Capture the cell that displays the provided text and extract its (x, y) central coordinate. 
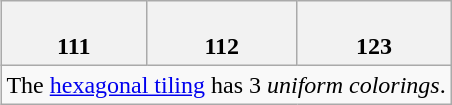
123 (374, 34)
112 (222, 34)
111 (74, 34)
The hexagonal tiling has 3 uniform colorings. (226, 85)
Determine the (X, Y) coordinate at the center of the cell enclosing the given text.  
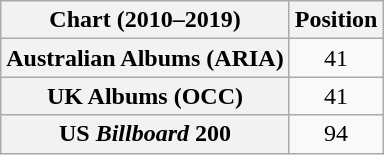
UK Albums (OCC) (145, 96)
Chart (2010–2019) (145, 20)
Position (336, 20)
94 (336, 134)
US Billboard 200 (145, 134)
Australian Albums (ARIA) (145, 58)
Output the (x, y) coordinate of the center of the cell containing the given text.  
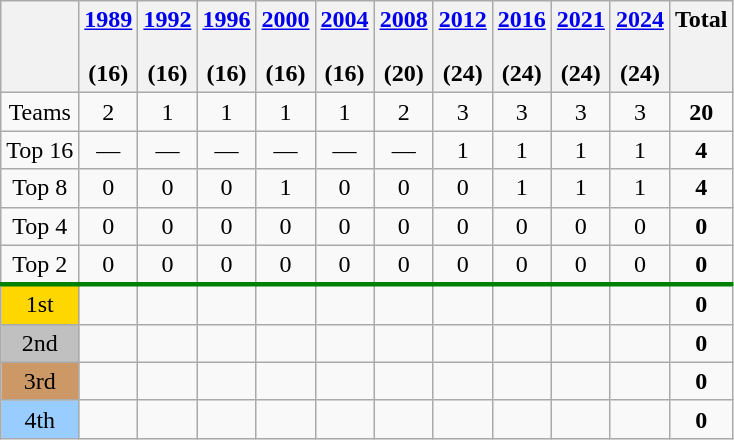
2000(16) (286, 47)
1st (40, 305)
2008(20) (404, 47)
1996(16) (226, 47)
Teams (40, 112)
Total (701, 47)
2016(24) (522, 47)
Top 8 (40, 188)
3rd (40, 381)
20 (701, 112)
2nd (40, 343)
2012(24) (462, 47)
Top 16 (40, 150)
4th (40, 419)
Top 2 (40, 265)
Top 4 (40, 226)
2021(24) (580, 47)
1992(16) (168, 47)
1989(16) (108, 47)
2024(24) (640, 47)
2004(16) (344, 47)
Detect which cell encompasses the target text, then output its [x, y] center coordinate. 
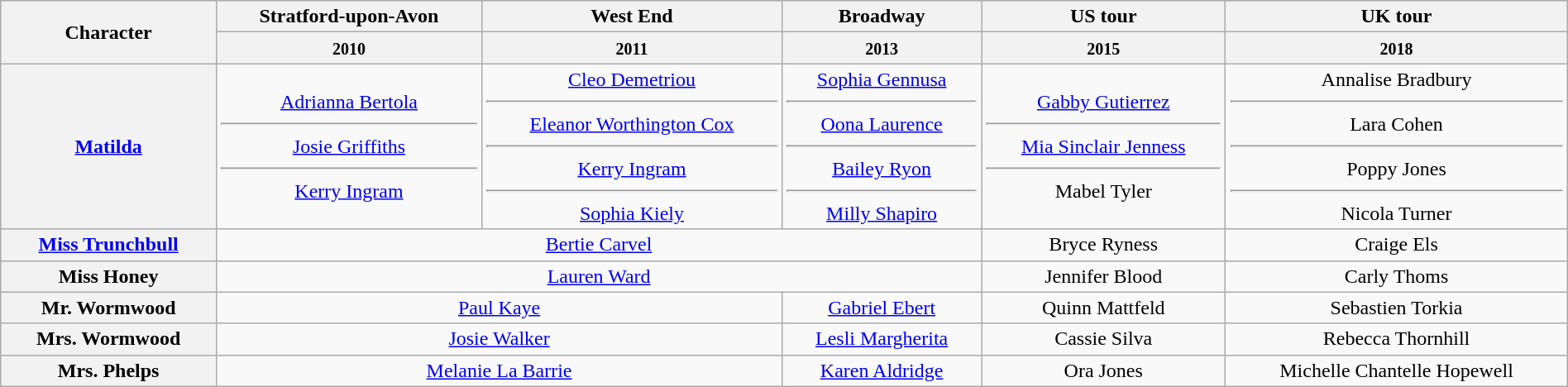
Character [109, 32]
2010 [349, 48]
Rebecca Thornhill [1396, 339]
Mrs. Phelps [109, 370]
Mrs. Wormwood [109, 339]
Lauren Ward [599, 276]
Michelle Chantelle Hopewell [1396, 370]
Paul Kaye [500, 308]
Melanie La Barrie [500, 370]
Craige Els [1396, 245]
Josie Walker [500, 339]
2011 [632, 48]
Stratford-upon-Avon [349, 17]
UK tour [1396, 17]
Lesli Margherita [882, 339]
US tour [1103, 17]
Adrianna Bertola Josie Griffiths Kerry Ingram [349, 146]
Sophia Gennusa Oona Laurence Bailey Ryon Milly Shapiro [882, 146]
Jennifer Blood [1103, 276]
Miss Honey [109, 276]
Matilda [109, 146]
Cassie Silva [1103, 339]
2018 [1396, 48]
Broadway [882, 17]
Sebastien Torkia [1396, 308]
West End [632, 17]
Annalise Bradbury Lara Cohen Poppy Jones Nicola Turner [1396, 146]
Carly Thoms [1396, 276]
Ora Jones [1103, 370]
Cleo Demetriou Eleanor Worthington Cox Kerry Ingram Sophia Kiely [632, 146]
2013 [882, 48]
Miss Trunchbull [109, 245]
Gabby Gutierrez Mia Sinclair Jenness Mabel Tyler [1103, 146]
Karen Aldridge [882, 370]
Bryce Ryness [1103, 245]
2015 [1103, 48]
Quinn Mattfeld [1103, 308]
Bertie Carvel [599, 245]
Gabriel Ebert [882, 308]
Mr. Wormwood [109, 308]
Extract the (x, y) coordinate from the center of the cell holding the provided text.  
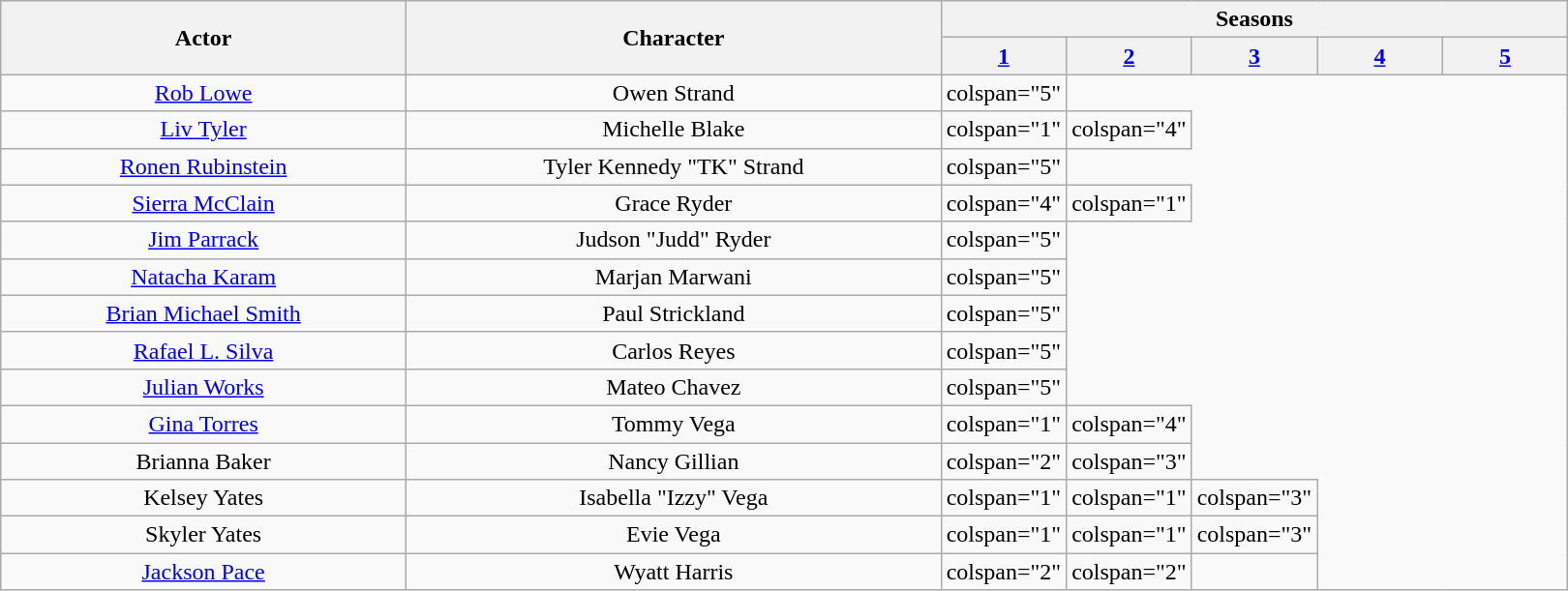
1 (1004, 56)
Brianna Baker (203, 462)
Rafael L. Silva (203, 350)
Wyatt Harris (674, 572)
Sierra McClain (203, 203)
3 (1254, 56)
5 (1505, 56)
Skyler Yates (203, 535)
Ronen Rubinstein (203, 166)
Gina Torres (203, 424)
Nancy Gillian (674, 462)
Character (674, 38)
Paul Strickland (674, 314)
Isabella "Izzy" Vega (674, 498)
4 (1380, 56)
Jim Parrack (203, 240)
Mateo Chavez (674, 387)
Evie Vega (674, 535)
Jackson Pace (203, 572)
Julian Works (203, 387)
Actor (203, 38)
Owen Strand (674, 93)
2 (1130, 56)
Liv Tyler (203, 130)
Rob Lowe (203, 93)
Natacha Karam (203, 277)
Grace Ryder (674, 203)
Carlos Reyes (674, 350)
Judson "Judd" Ryder (674, 240)
Tyler Kennedy "TK" Strand (674, 166)
Brian Michael Smith (203, 314)
Marjan Marwani (674, 277)
Seasons (1254, 19)
Kelsey Yates (203, 498)
Michelle Blake (674, 130)
Tommy Vega (674, 424)
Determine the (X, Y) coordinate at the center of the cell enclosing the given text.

**Problem to work on**
Format the rows from the line containing "UK Albums (OCC) (145, 96)" through the line containing "Detect which cell", both included, as a JSON list of strings with one string per line. Skip blank lines and leave out the pictures.

**Solution**
[
  "UK Albums (OCC) (145, 96)",
  "Chart (2010–2019) (145, 20)",
  "Position (336, 20)",
  "94 (336, 134)",
  "US Billboard 200 (145, 134)",
  "Australian Albums (ARIA) (145, 58)",
  "Output the (x, y) coordinate of the center of the cell containing the given text.  ",
  "2000(16) (286, 47)",
  "1st (40, 305)",
  "2008(20) (404, 47)",
  "1996(16) (226, 47)",
  "Teams (40, 112)",
  "Total (701, 47)",
  "2016(24) (522, 47)",
  "Top 8 (40, 188)",
  "3rd (40, 381)",
  "20 (701, 112)",
  "2nd (40, 343)",
  "2012(24) (462, 47)",
  "Top 16 (40, 150)",
  "4th (40, 419)",
  "Top 2 (40, 265)",
  "Top 4 (40, 226)",
  "2021(24) (580, 47)",
  "1992(16) (168, 47)",
  "1989(16) (108, 47)",
  "2024(24) (640, 47)",
  "2004(16) (344, 47)",
  "Detect which cell encompasses the target text, then output its [x, y] center coordinate. "
]